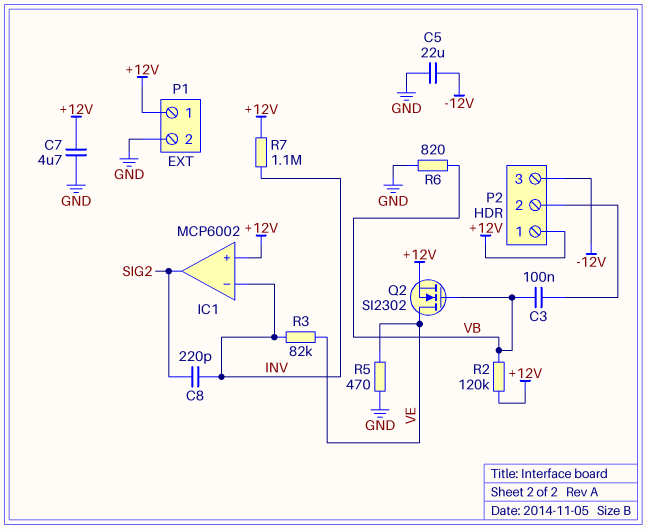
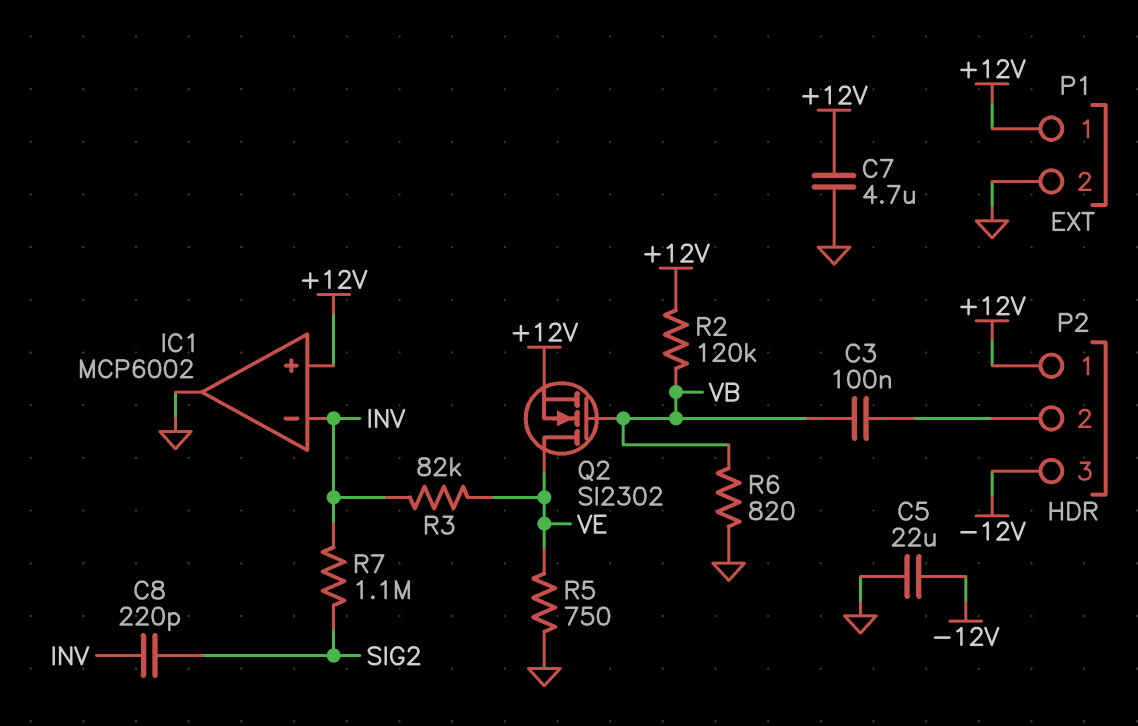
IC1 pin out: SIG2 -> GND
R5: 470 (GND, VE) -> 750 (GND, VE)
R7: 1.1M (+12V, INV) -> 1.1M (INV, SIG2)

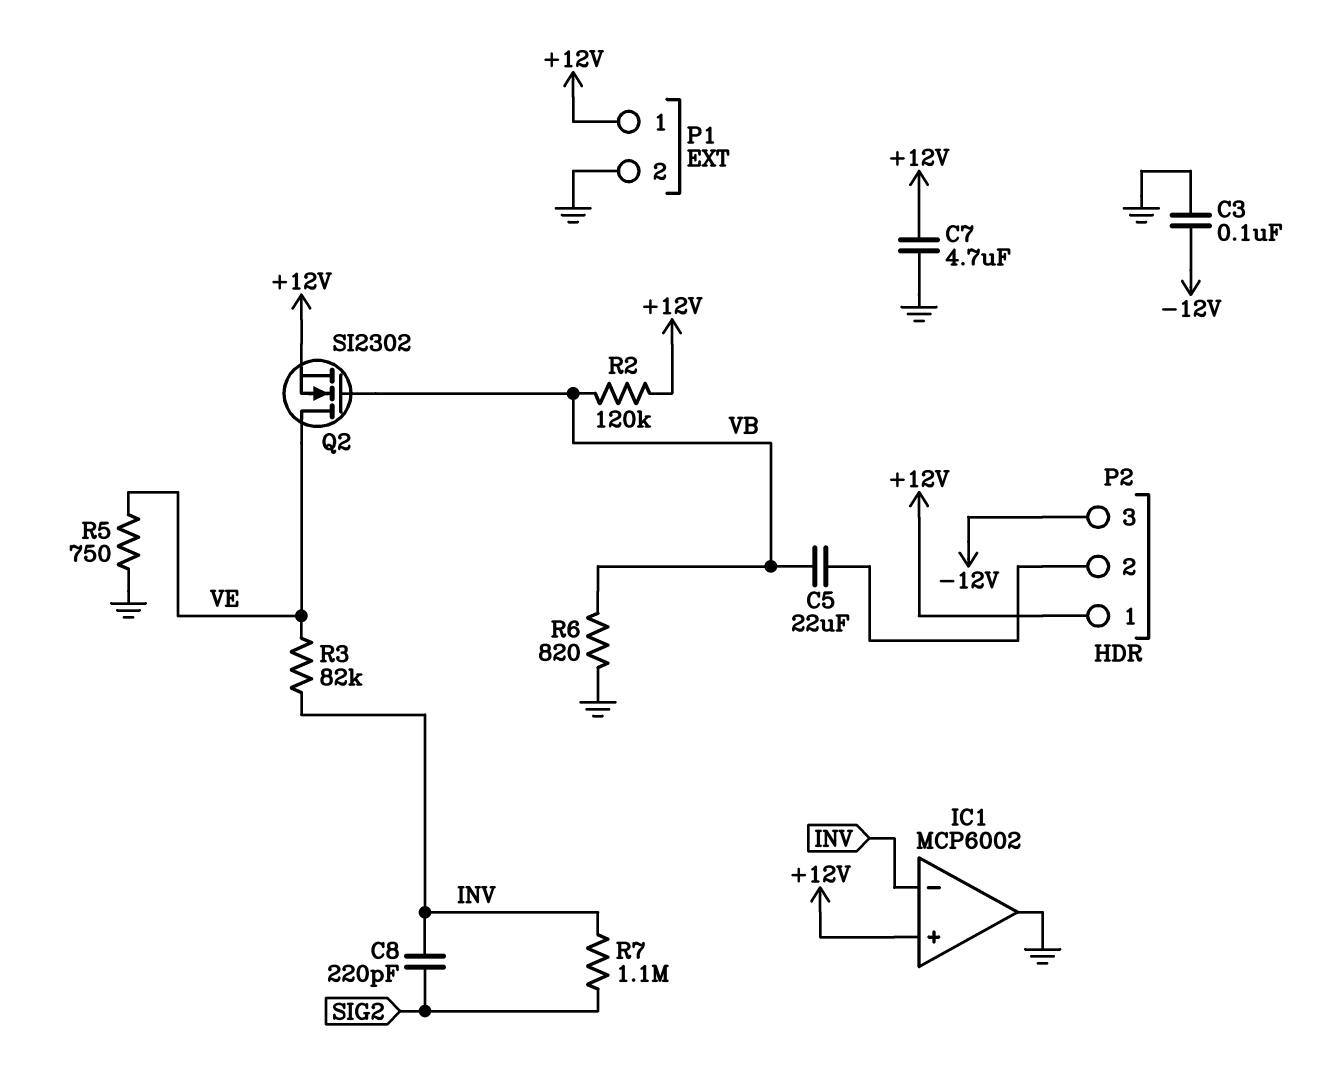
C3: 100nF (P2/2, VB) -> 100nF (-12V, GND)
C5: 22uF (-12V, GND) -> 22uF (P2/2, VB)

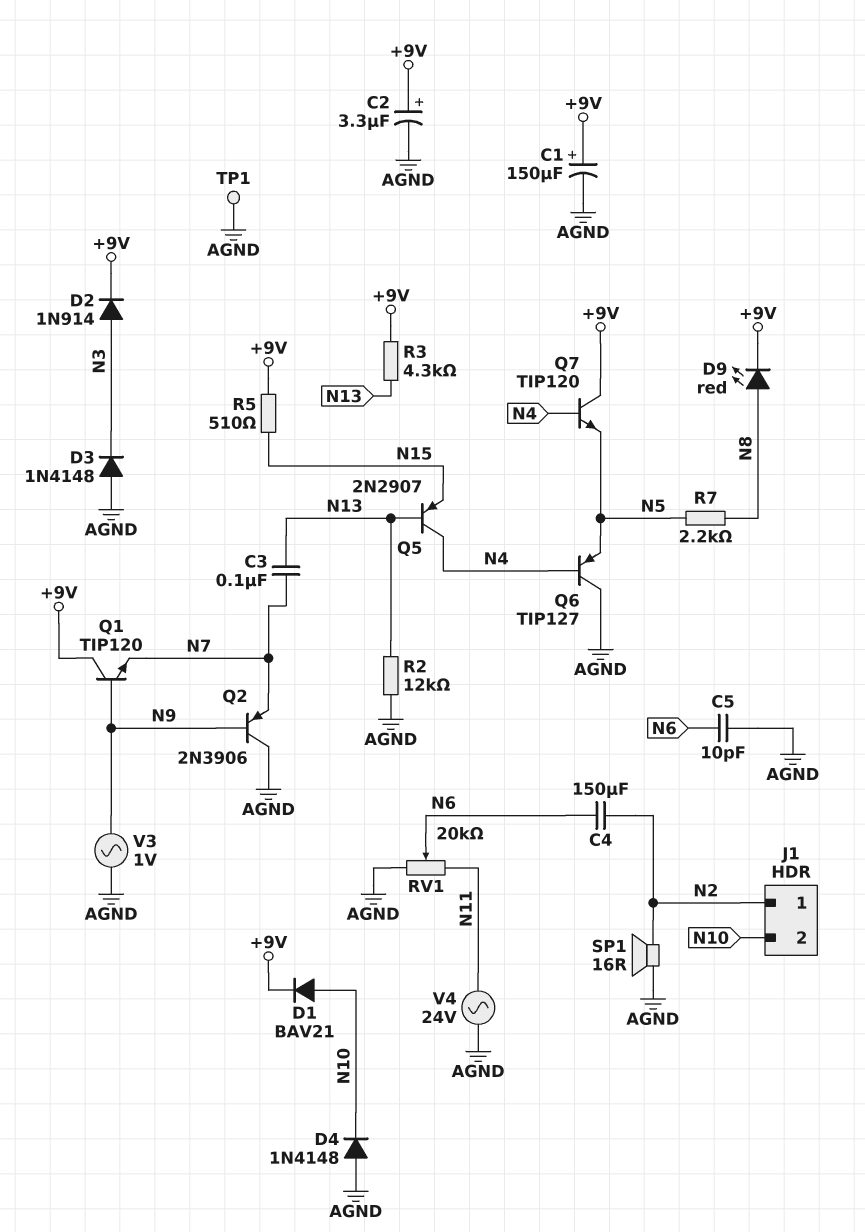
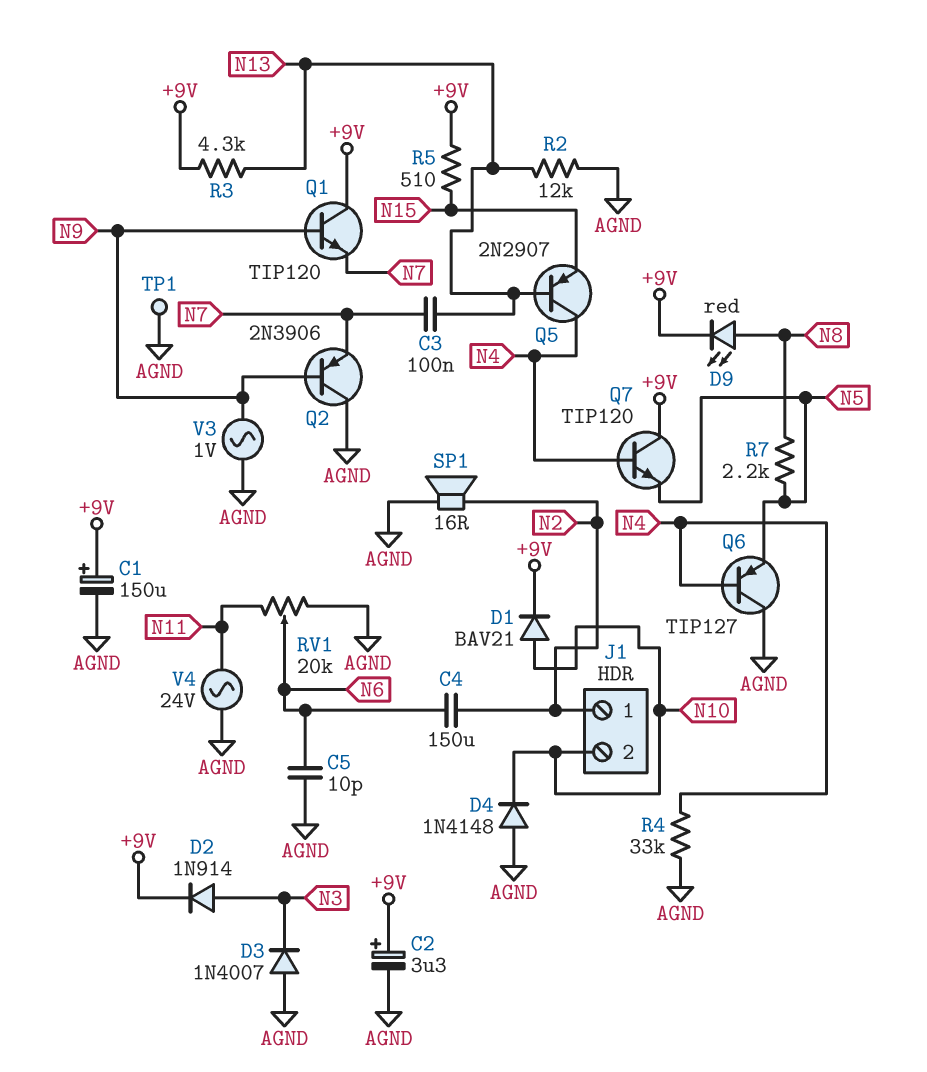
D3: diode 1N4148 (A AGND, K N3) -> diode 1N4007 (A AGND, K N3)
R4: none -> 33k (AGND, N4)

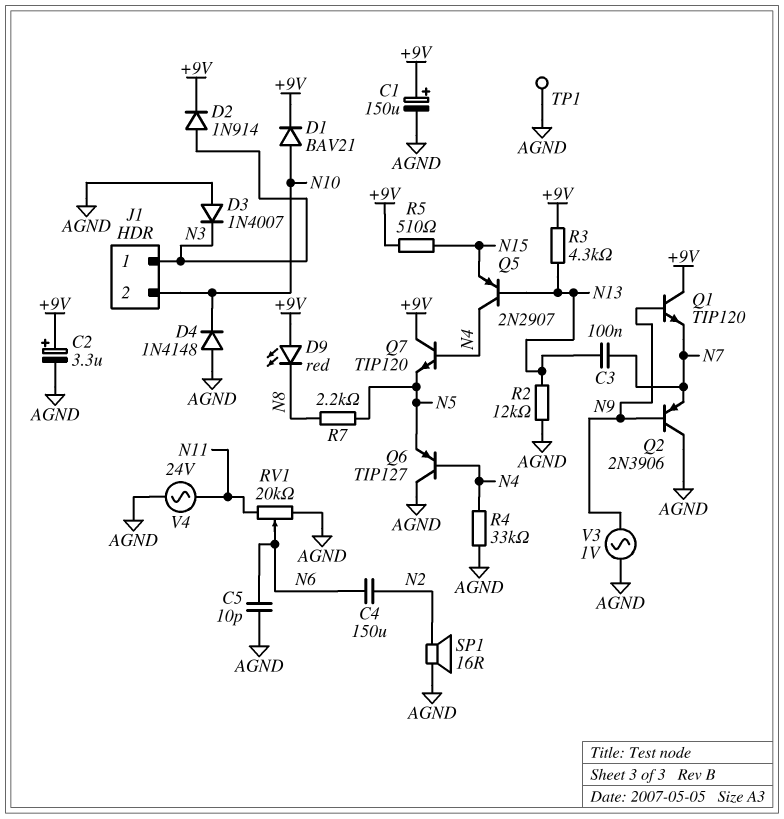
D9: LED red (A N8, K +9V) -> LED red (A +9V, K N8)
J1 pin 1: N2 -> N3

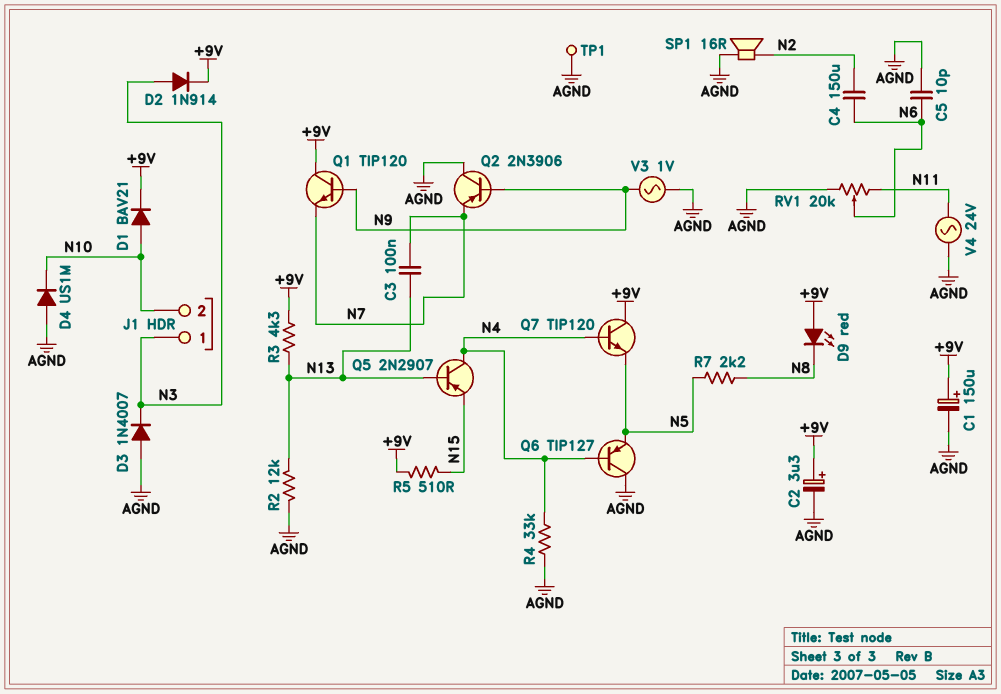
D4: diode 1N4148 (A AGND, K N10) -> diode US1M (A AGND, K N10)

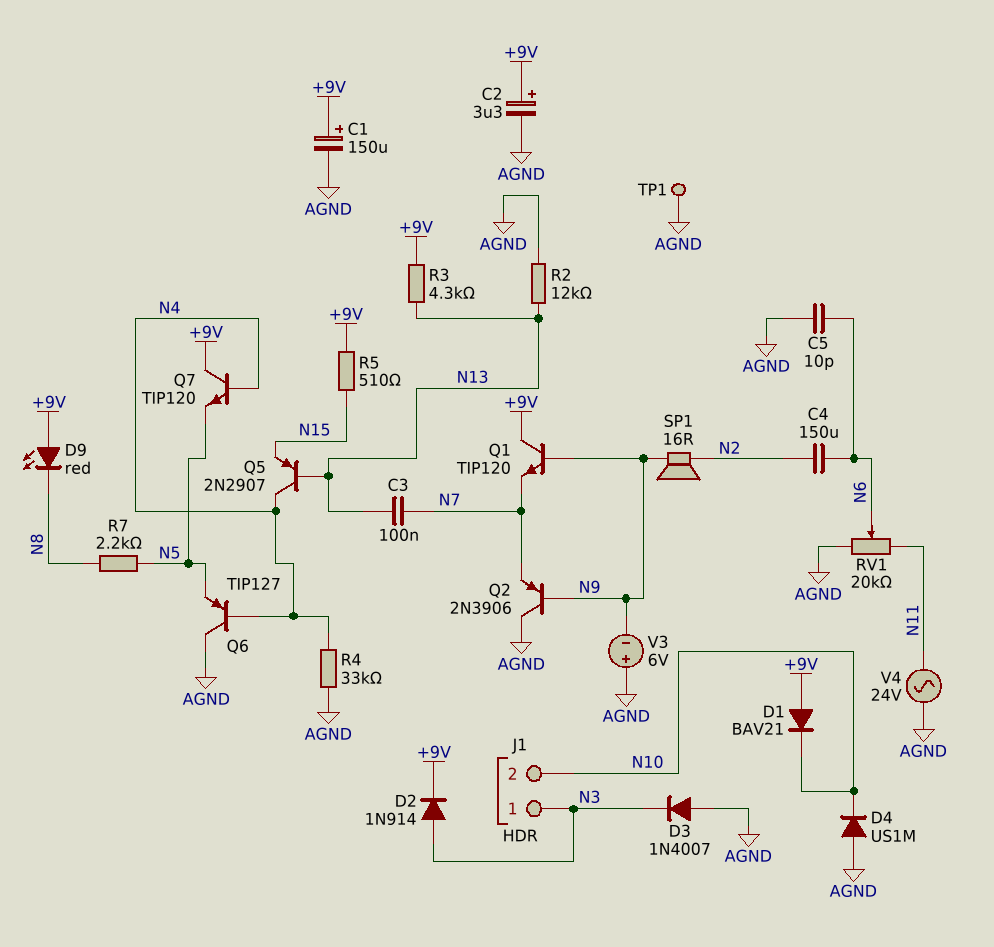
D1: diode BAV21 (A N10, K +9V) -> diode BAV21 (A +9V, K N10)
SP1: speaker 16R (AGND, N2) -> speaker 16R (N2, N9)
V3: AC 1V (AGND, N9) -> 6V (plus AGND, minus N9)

**Exercise objective:** From the first line to the last, return the material above exactly, apart from the pictures.

**Answer section:**
IC1 pin out: SIG2 -> GND
R5: 470 (GND, VE) -> 750 (GND, VE)
R7: 1.1M (+12V, INV) -> 1.1M (INV, SIG2)

C3: 100nF (P2/2, VB) -> 100nF (-12V, GND)
C5: 22uF (-12V, GND) -> 22uF (P2/2, VB)

D3: diode 1N4148 (A AGND, K N3) -> diode 1N4007 (A AGND, K N3)
R4: none -> 33k (AGND, N4)

D9: LED red (A N8, K +9V) -> LED red (A +9V, K N8)
J1 pin 1: N2 -> N3

D4: diode 1N4148 (A AGND, K N10) -> diode US1M (A AGND, K N10)

D1: diode BAV21 (A N10, K +9V) -> diode BAV21 (A +9V, K N10)
SP1: speaker 16R (AGND, N2) -> speaker 16R (N2, N9)
V3: AC 1V (AGND, N9) -> 6V (plus AGND, minus N9)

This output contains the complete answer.